ASSIGNMENT:
Once you reach the line containing "of thread (royal" in the data below, restate each line word for word up to and including the one containing "recolor | potted".

DATA FOR REVIEW:
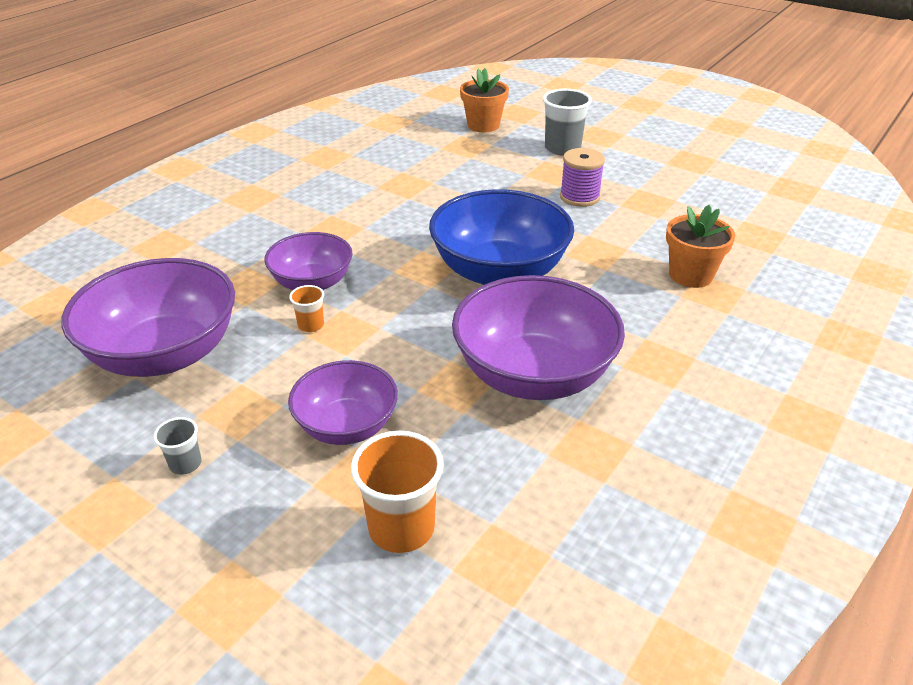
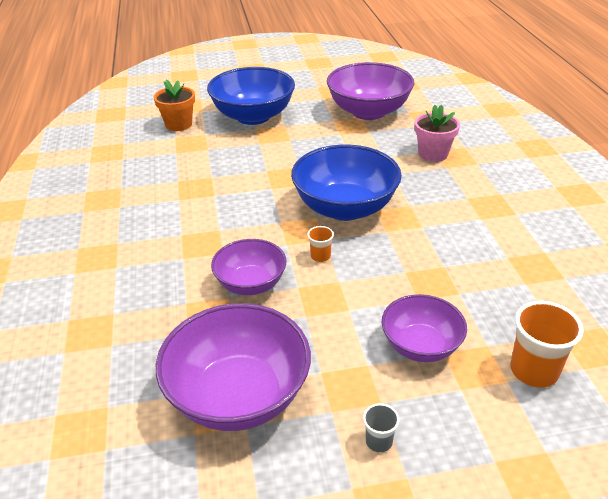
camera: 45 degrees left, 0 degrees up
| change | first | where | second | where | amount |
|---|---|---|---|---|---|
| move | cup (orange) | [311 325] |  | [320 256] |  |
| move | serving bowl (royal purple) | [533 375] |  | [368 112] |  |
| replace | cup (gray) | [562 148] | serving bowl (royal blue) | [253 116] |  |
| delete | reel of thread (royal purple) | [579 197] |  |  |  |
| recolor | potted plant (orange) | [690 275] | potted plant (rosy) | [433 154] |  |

==

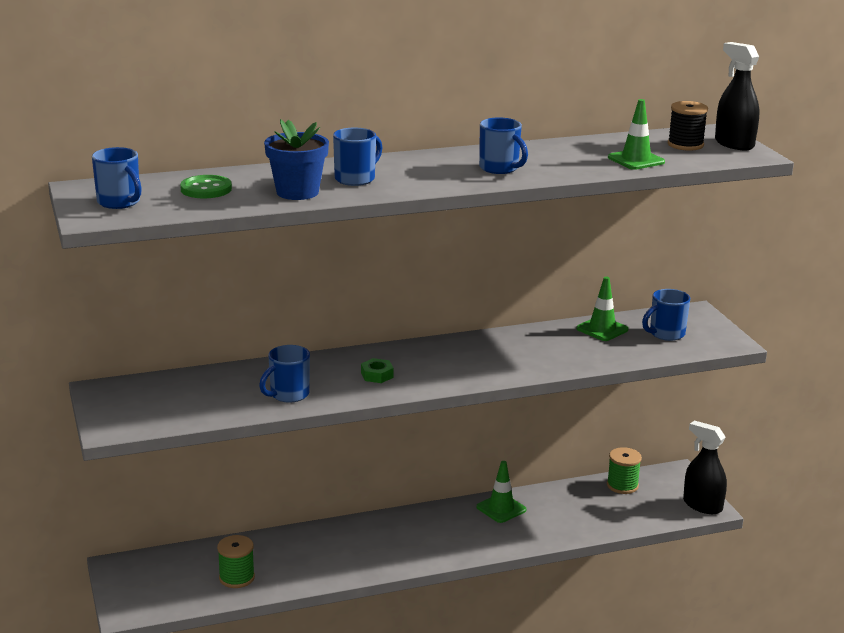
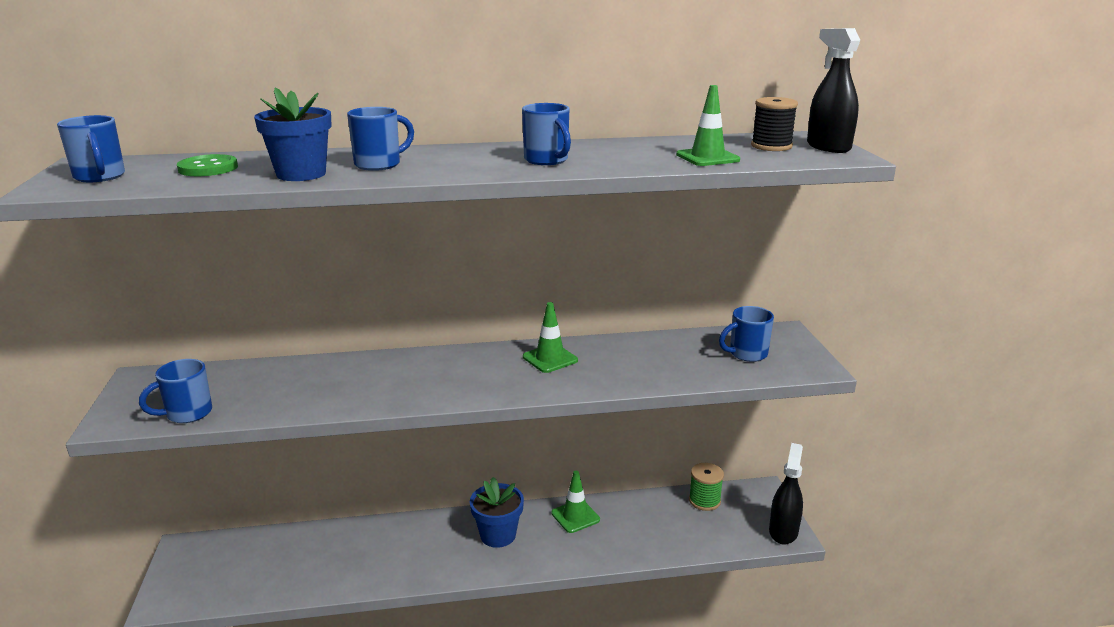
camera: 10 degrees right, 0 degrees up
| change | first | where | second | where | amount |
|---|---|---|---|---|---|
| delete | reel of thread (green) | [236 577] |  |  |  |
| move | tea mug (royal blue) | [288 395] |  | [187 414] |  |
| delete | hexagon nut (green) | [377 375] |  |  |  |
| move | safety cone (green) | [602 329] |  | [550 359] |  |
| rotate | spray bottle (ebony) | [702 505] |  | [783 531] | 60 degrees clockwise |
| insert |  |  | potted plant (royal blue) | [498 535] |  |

==

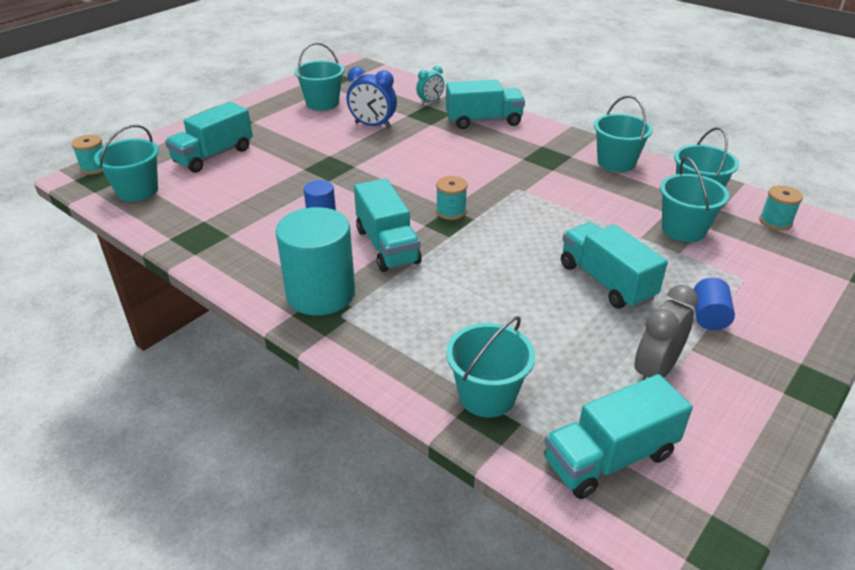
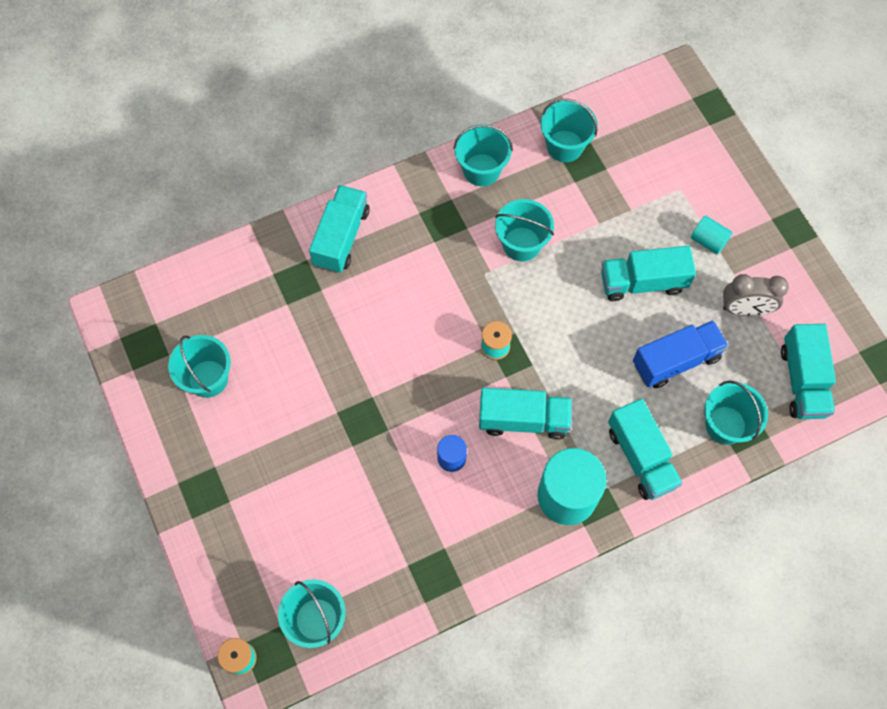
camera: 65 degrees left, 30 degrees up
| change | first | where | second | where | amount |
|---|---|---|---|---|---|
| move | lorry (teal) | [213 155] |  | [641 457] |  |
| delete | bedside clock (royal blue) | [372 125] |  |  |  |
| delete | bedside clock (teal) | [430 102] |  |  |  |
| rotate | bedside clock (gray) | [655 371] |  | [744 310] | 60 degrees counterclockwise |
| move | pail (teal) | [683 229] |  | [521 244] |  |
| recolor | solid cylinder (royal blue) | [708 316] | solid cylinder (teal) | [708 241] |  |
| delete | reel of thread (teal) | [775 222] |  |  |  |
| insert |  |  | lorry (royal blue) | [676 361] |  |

SOLVED EXERCISE:
| delete | reel of thread (royal purple) | [579 197] |  |  |  |
| recolor | potted plant (orange) | [690 275] | potted plant (rosy) | [433 154] |  |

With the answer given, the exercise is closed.